# Task statement
Please output the lines below as a numbered list, skipping any blank ones and omitting the pictures.

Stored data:
--

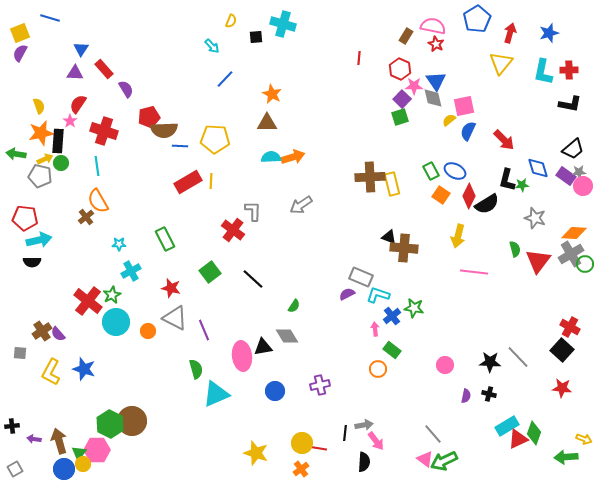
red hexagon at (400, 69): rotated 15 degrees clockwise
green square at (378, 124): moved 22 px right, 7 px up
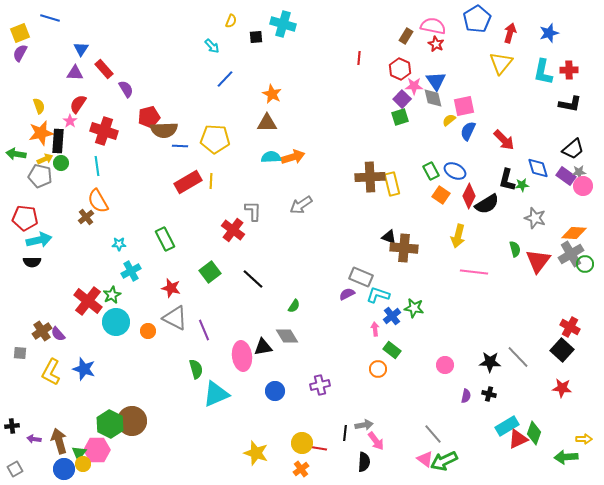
yellow arrow at (584, 439): rotated 21 degrees counterclockwise
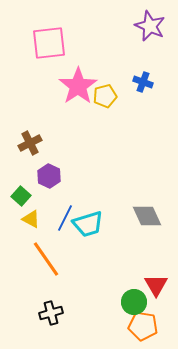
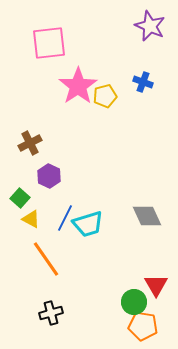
green square: moved 1 px left, 2 px down
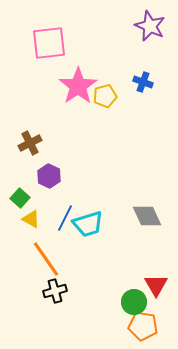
black cross: moved 4 px right, 22 px up
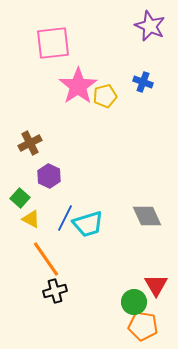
pink square: moved 4 px right
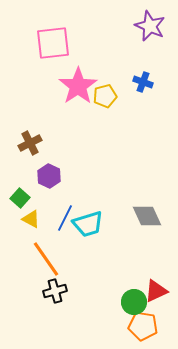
red triangle: moved 6 px down; rotated 35 degrees clockwise
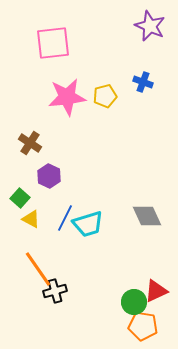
pink star: moved 11 px left, 11 px down; rotated 27 degrees clockwise
brown cross: rotated 30 degrees counterclockwise
orange line: moved 8 px left, 10 px down
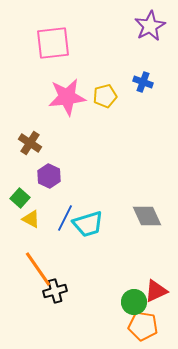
purple star: rotated 20 degrees clockwise
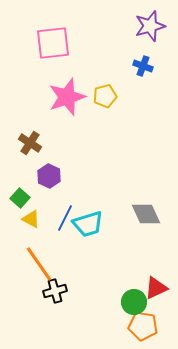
purple star: rotated 12 degrees clockwise
blue cross: moved 16 px up
pink star: rotated 12 degrees counterclockwise
gray diamond: moved 1 px left, 2 px up
orange line: moved 1 px right, 5 px up
red triangle: moved 3 px up
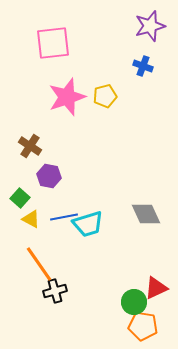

--

# Solution to this problem
1. red hexagon at (400, 69): rotated 15 degrees clockwise
2. green square at (378, 124): moved 22 px right, 7 px up
3. yellow arrow at (584, 439): rotated 21 degrees counterclockwise
4. green square: moved 1 px left, 2 px down
5. black cross: moved 4 px right, 22 px up
6. pink square: moved 4 px right
7. red triangle: moved 6 px down; rotated 35 degrees clockwise
8. pink star: moved 11 px left, 11 px down; rotated 27 degrees clockwise
9. brown cross: rotated 30 degrees counterclockwise
10. orange line: moved 8 px left, 10 px down
11. purple star: rotated 20 degrees clockwise
12. purple star: rotated 12 degrees clockwise
13. blue cross: moved 16 px up
14. pink star: rotated 12 degrees counterclockwise
15. gray diamond: moved 1 px left, 2 px up
16. orange line: moved 1 px right, 5 px up
17. red triangle: moved 3 px up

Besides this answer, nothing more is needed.